Span requested from the data below: the line with "none -> green cone C6 level 2" through the line with "purple plate C5:D5", both included. Give only these lines again, exactly, and leave every picture out.

————————

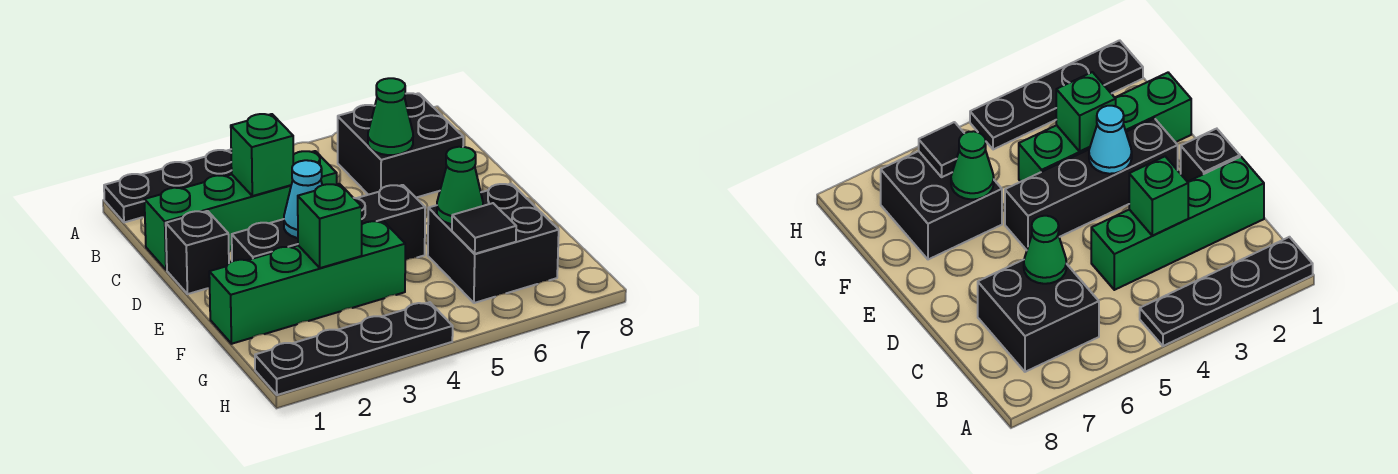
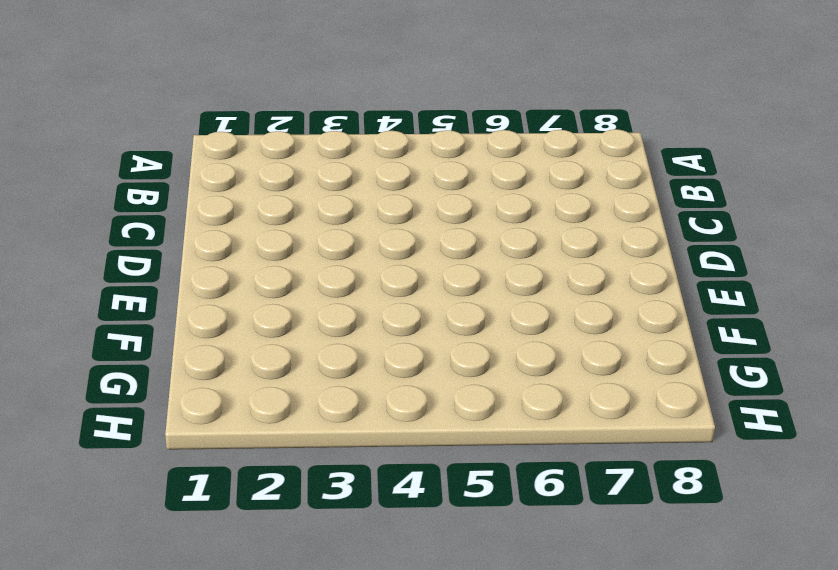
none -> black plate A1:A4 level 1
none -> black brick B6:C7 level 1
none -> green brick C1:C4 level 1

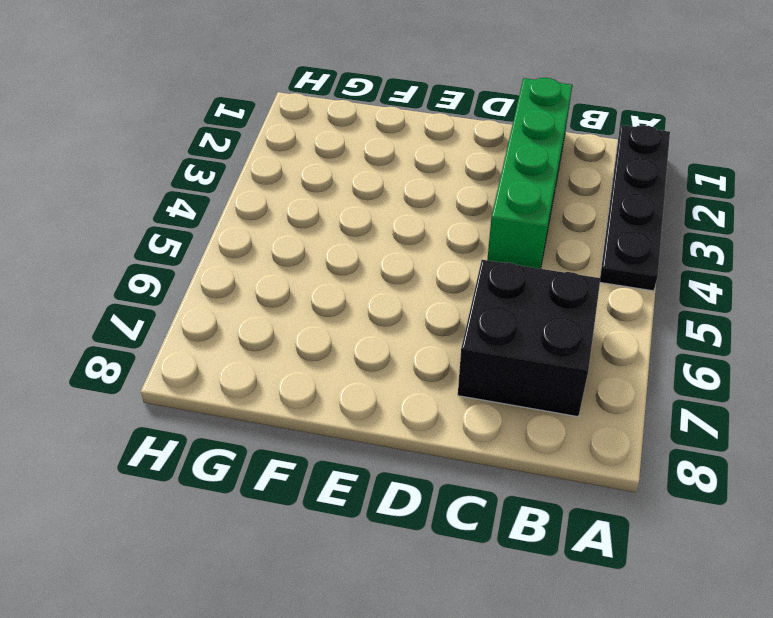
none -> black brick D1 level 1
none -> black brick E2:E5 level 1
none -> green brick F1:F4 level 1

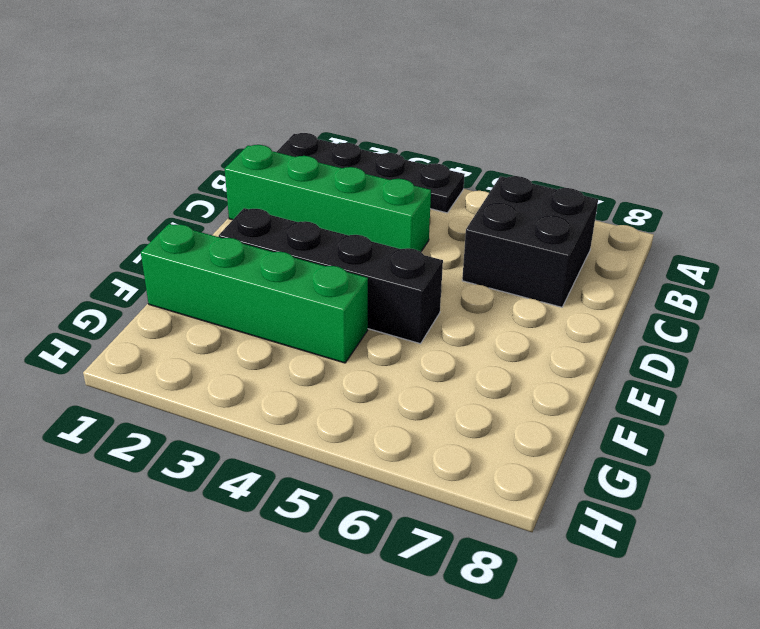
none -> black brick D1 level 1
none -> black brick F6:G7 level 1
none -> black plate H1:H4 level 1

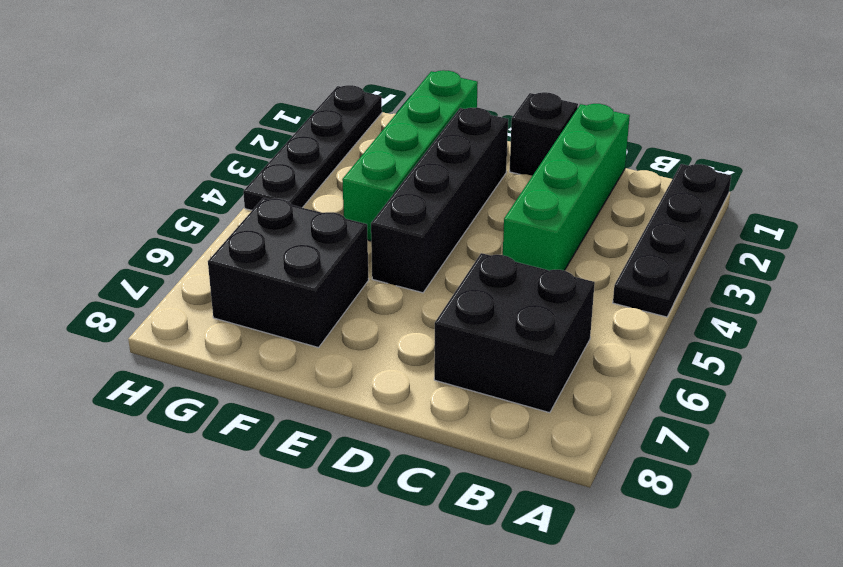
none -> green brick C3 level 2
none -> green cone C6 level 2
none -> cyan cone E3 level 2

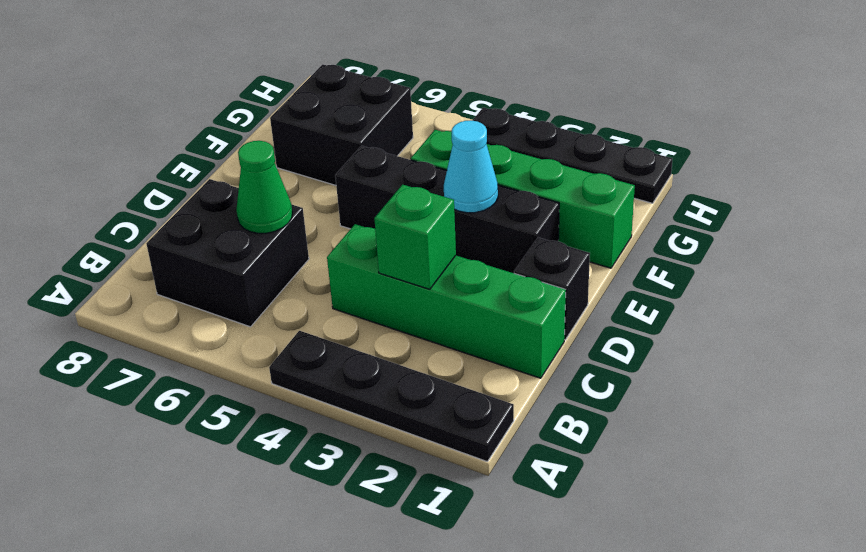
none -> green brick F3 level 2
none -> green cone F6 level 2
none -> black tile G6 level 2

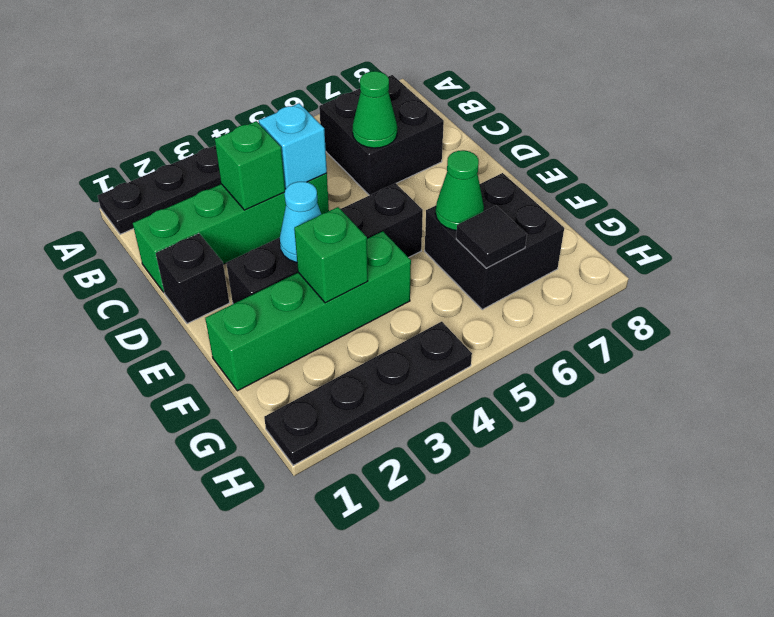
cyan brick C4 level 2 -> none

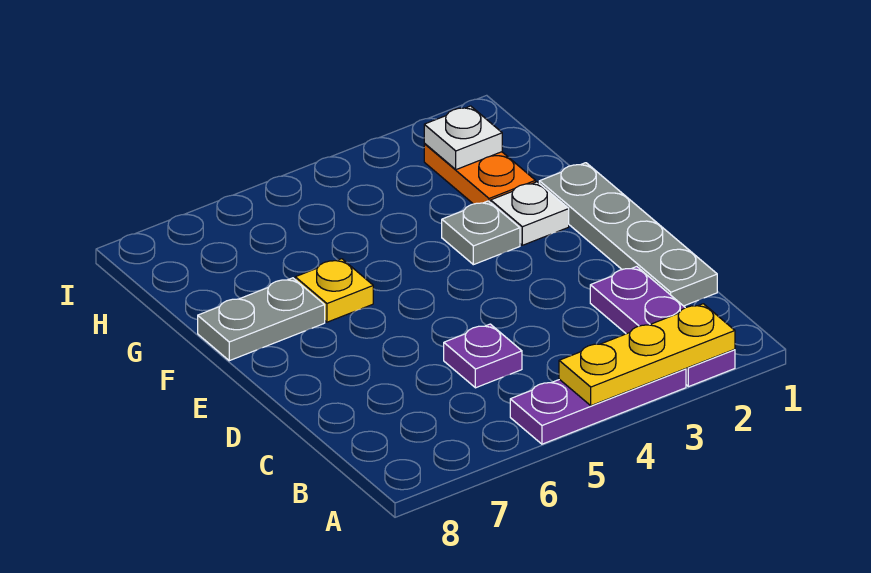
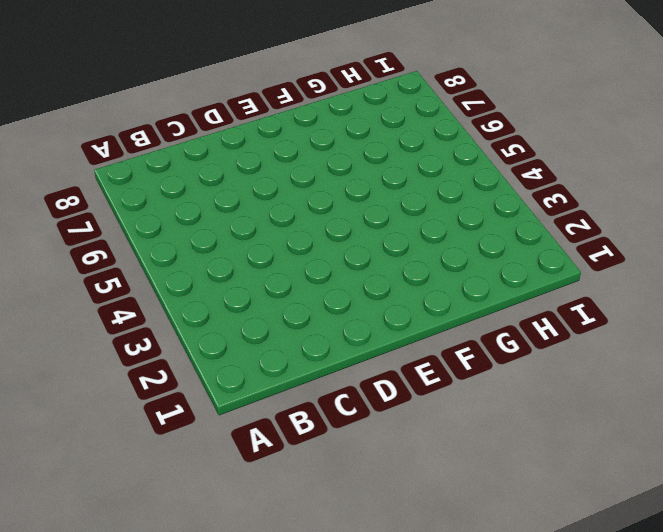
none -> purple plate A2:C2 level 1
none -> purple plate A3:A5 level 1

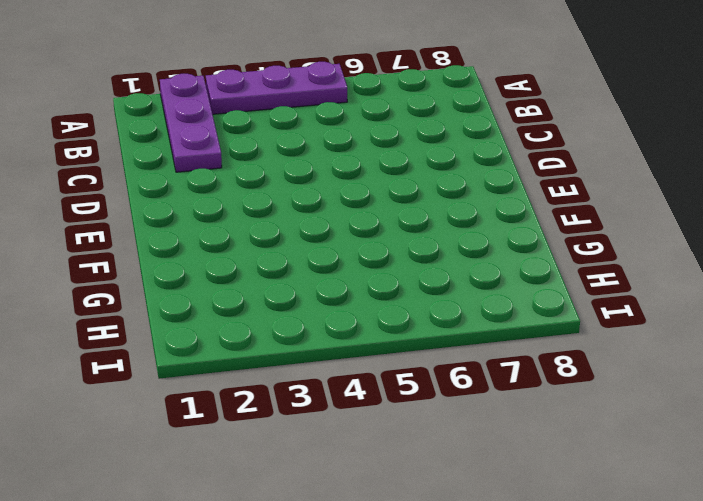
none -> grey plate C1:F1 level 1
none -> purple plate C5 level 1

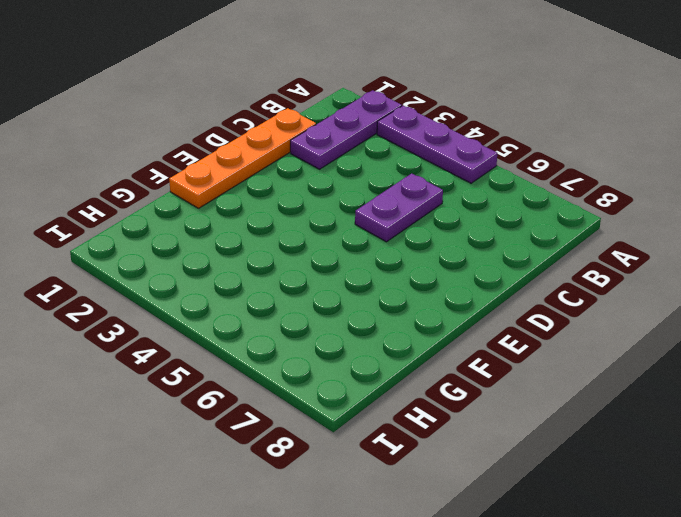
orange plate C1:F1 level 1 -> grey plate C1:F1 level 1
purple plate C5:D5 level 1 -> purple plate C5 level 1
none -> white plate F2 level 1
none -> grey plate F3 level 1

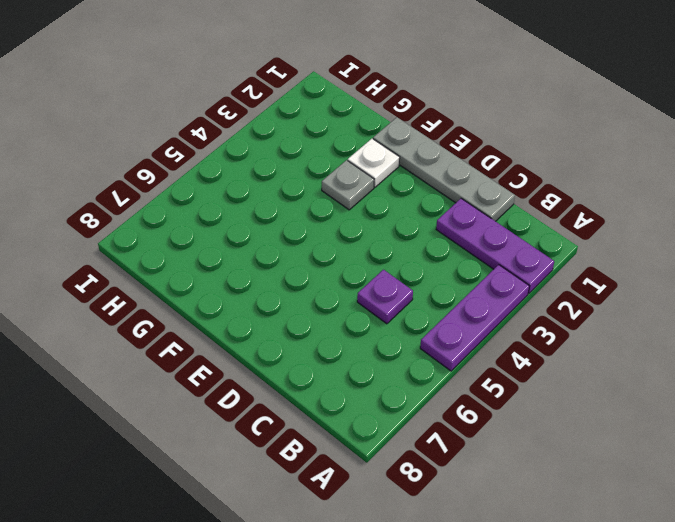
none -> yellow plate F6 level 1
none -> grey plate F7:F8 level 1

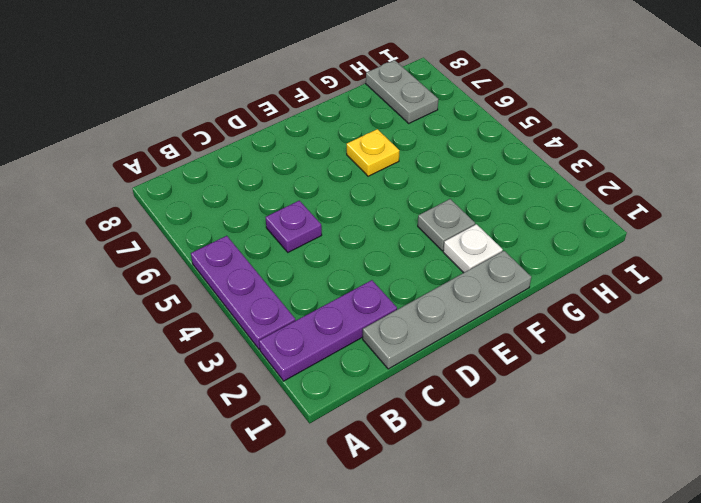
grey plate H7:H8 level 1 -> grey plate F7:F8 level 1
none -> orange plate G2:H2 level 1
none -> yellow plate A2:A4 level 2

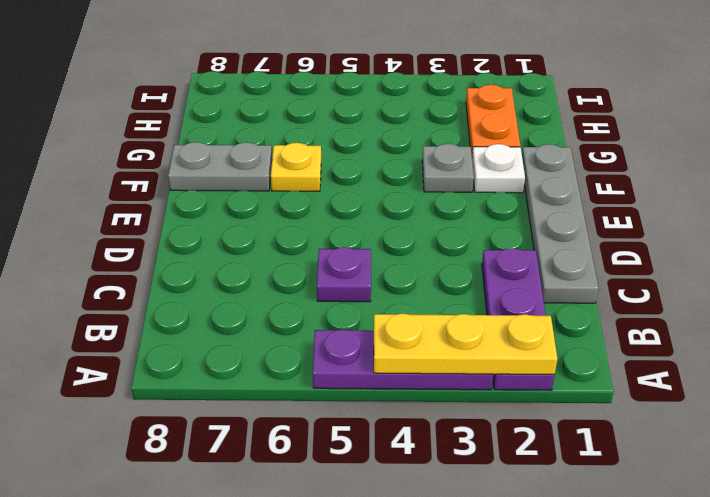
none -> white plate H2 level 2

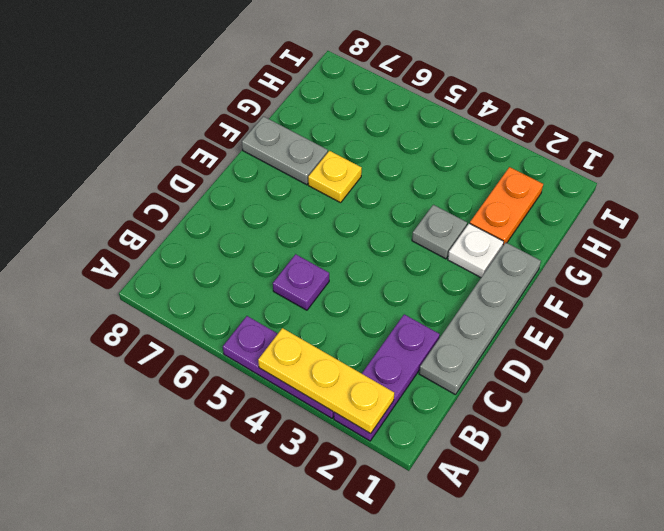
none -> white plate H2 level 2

————————

| OUTPUT BELOW |
none -> green cone C6 level 2
none -> cyan cone E3 level 2

none -> green brick F3 level 2
none -> green cone F6 level 2
none -> black tile G6 level 2

cyan brick C4 level 2 -> none

none -> purple plate A2:C2 level 1
none -> purple plate A3:A5 level 1

none -> grey plate C1:F1 level 1
none -> purple plate C5 level 1

orange plate C1:F1 level 1 -> grey plate C1:F1 level 1
purple plate C5:D5 level 1 -> purple plate C5 level 1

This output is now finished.